:: Exercise brief ::
The answer must be an exact copy of the lines from the one containing "R13: 1.5k (GND, W3) -> 820 (GND, W3)" through the last line of the records, with the pictures left out.

------------------------------------------------------------

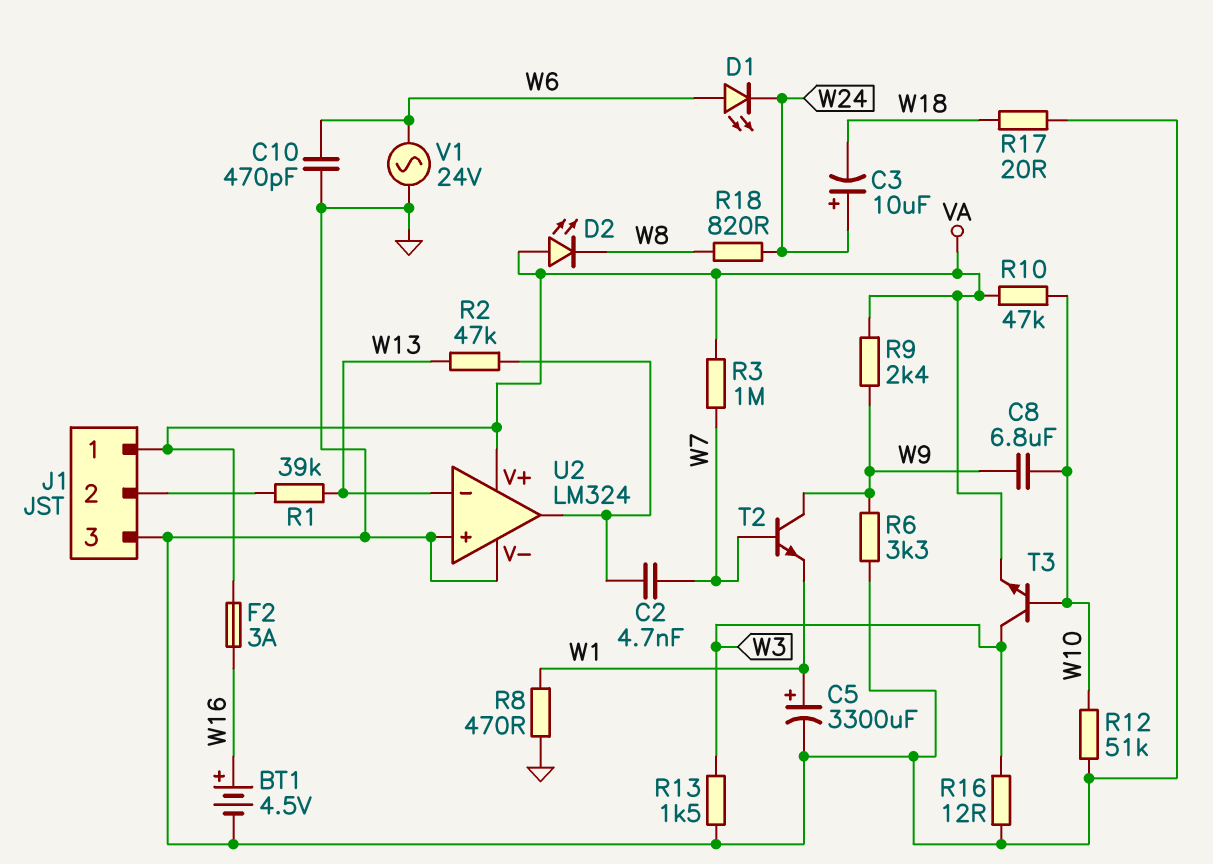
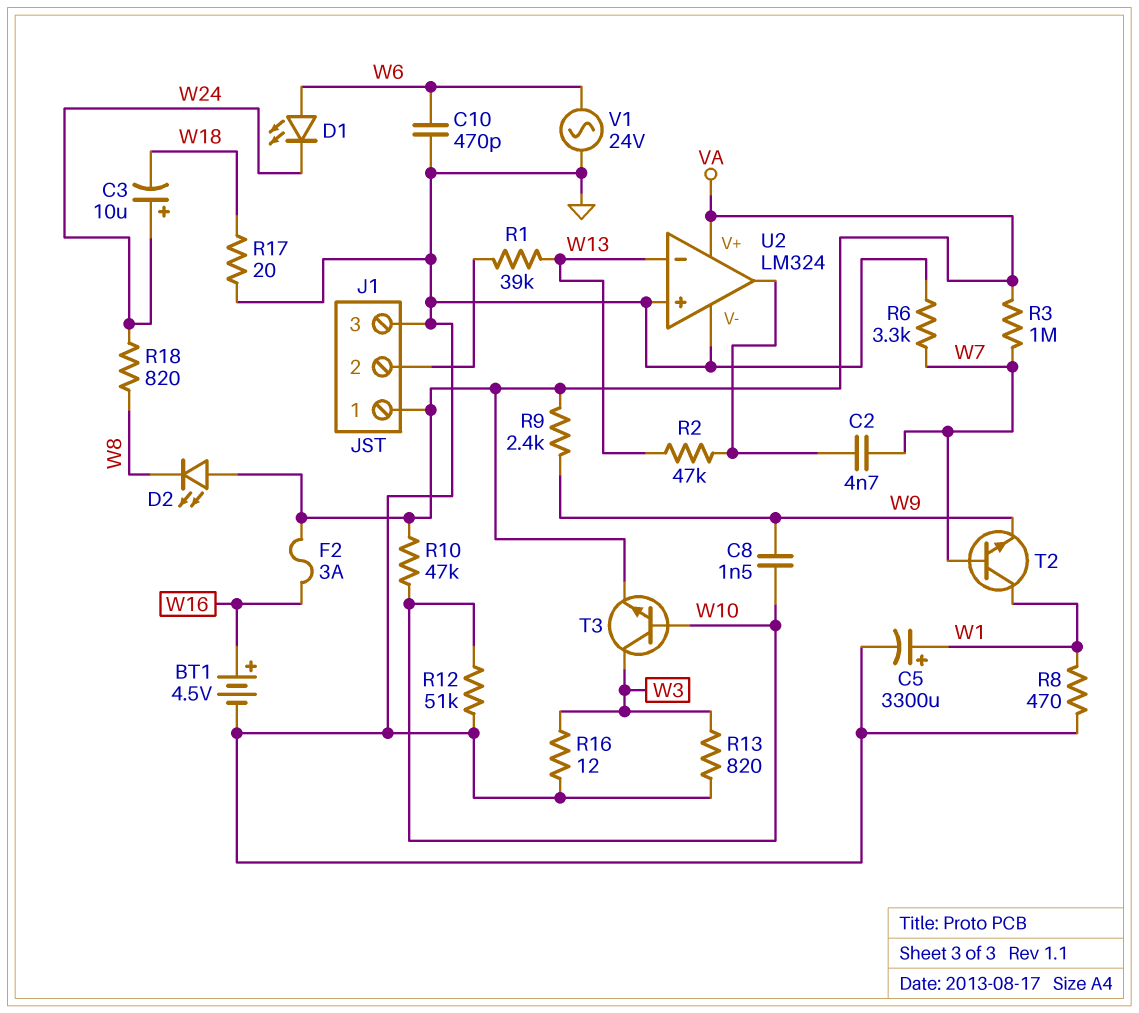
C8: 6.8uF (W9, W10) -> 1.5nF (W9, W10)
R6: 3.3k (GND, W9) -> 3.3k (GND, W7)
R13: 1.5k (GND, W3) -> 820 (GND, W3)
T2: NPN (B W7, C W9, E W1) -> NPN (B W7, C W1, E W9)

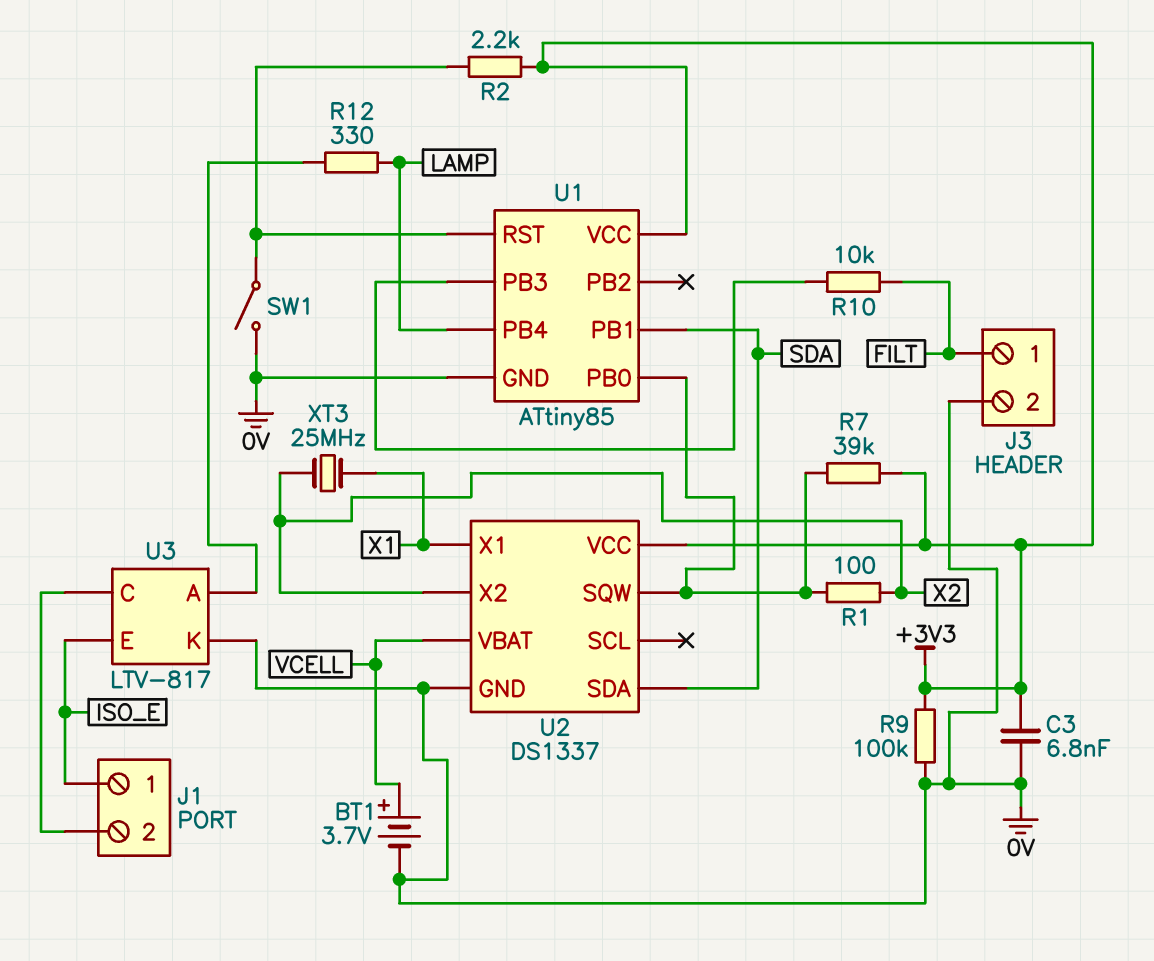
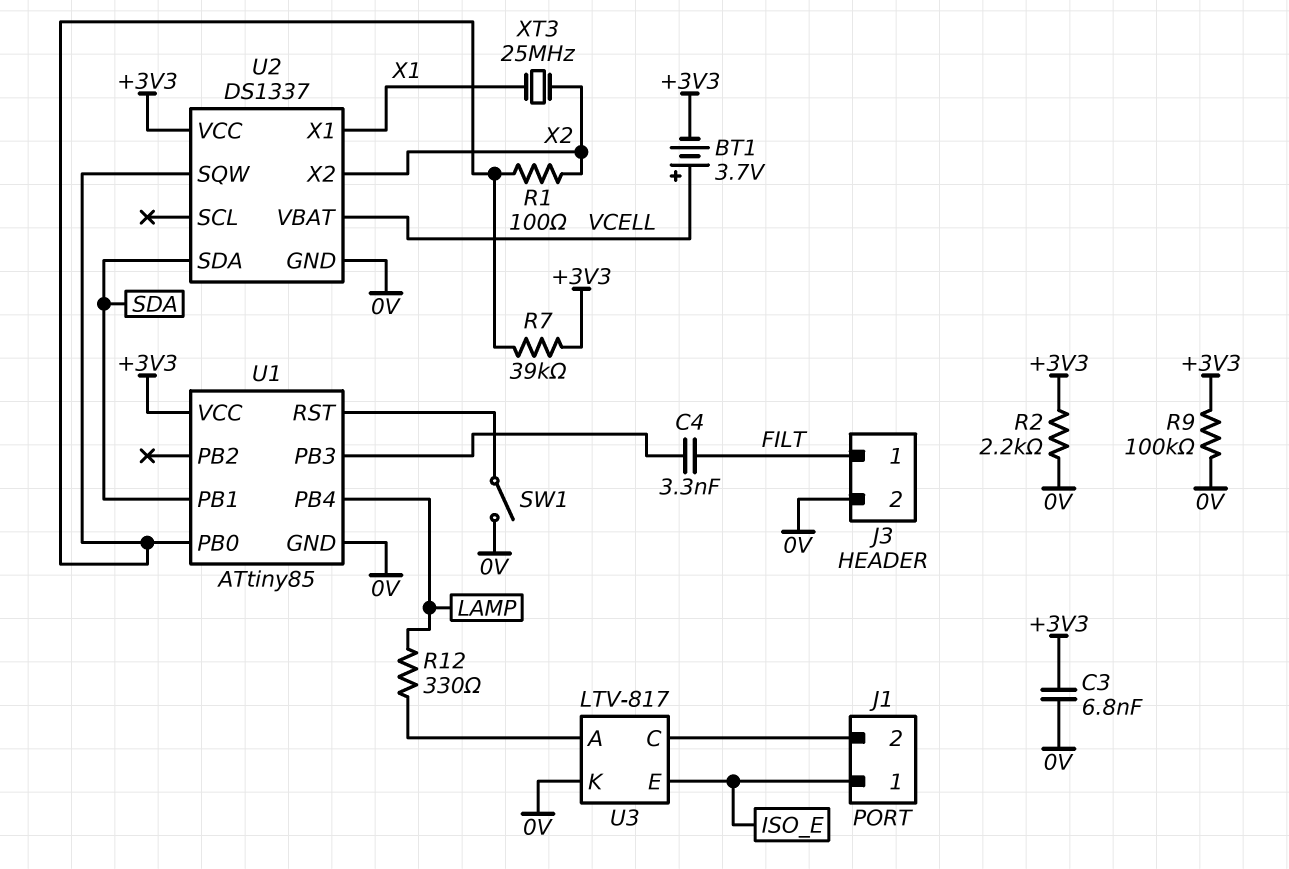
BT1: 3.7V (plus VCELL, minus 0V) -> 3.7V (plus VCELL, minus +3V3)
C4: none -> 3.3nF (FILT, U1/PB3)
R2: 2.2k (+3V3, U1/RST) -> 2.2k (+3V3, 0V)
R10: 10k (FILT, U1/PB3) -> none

------------------------------------------------------------

:: Your solution ::
R13: 1.5k (GND, W3) -> 820 (GND, W3)
T2: NPN (B W7, C W9, E W1) -> NPN (B W7, C W1, E W9)

BT1: 3.7V (plus VCELL, minus 0V) -> 3.7V (plus VCELL, minus +3V3)
C4: none -> 3.3nF (FILT, U1/PB3)
R2: 2.2k (+3V3, U1/RST) -> 2.2k (+3V3, 0V)
R10: 10k (FILT, U1/PB3) -> none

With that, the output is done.